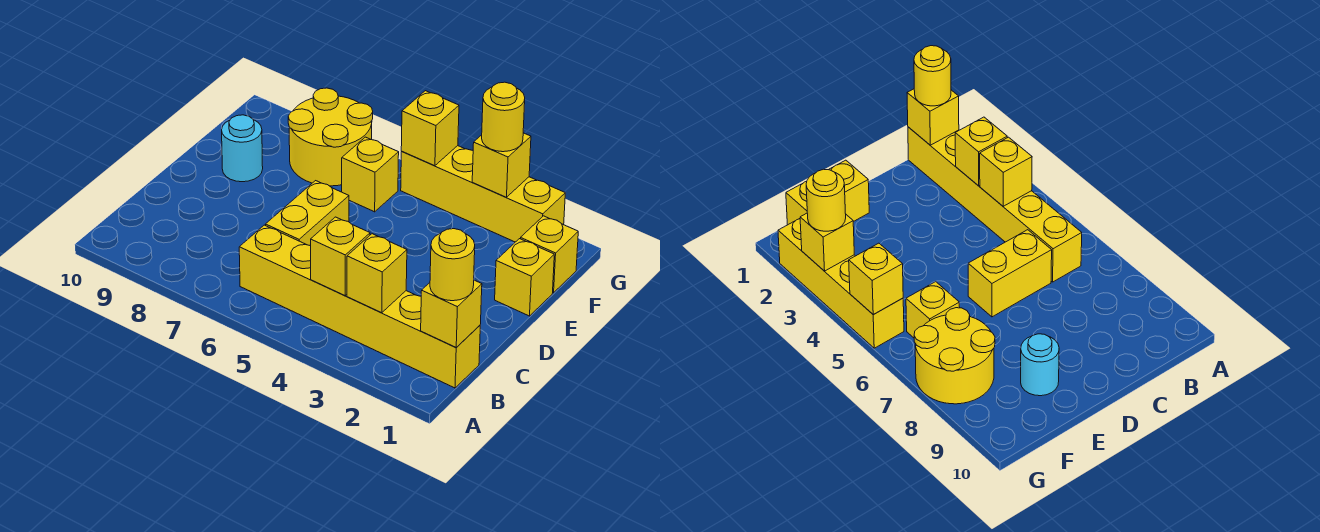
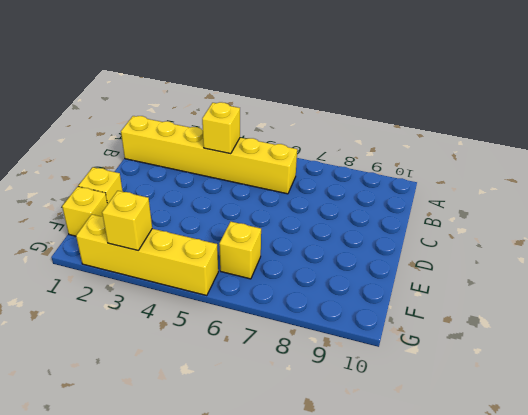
none -> yellow brick C6:D6 level 1
none -> cyan round brick E9 level 1
none -> yellow round brick F7:G8 level 1

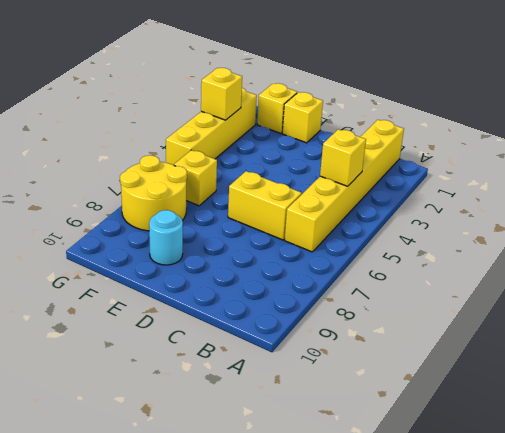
none -> yellow brick B1 level 2
none -> yellow brick B3 level 2
none -> yellow brick G5 level 2

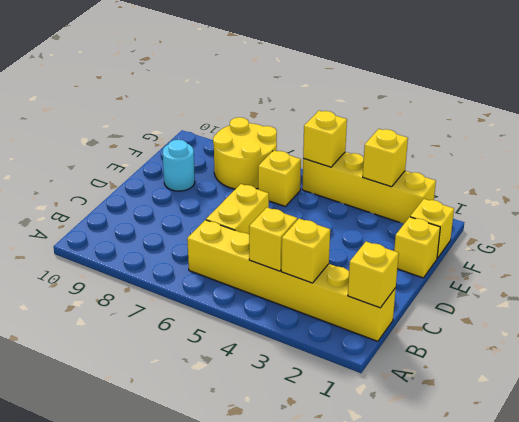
none -> yellow round brick B1 level 3
none -> yellow round brick G3 level 3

═══

Directions for this task
Once you reach the line containing "none -> yellow brick G5 level 2", print it and every line after it exactly, through the end of the entries, without any pictures.

Exercise output
none -> yellow brick G5 level 2

none -> yellow round brick B1 level 3
none -> yellow round brick G3 level 3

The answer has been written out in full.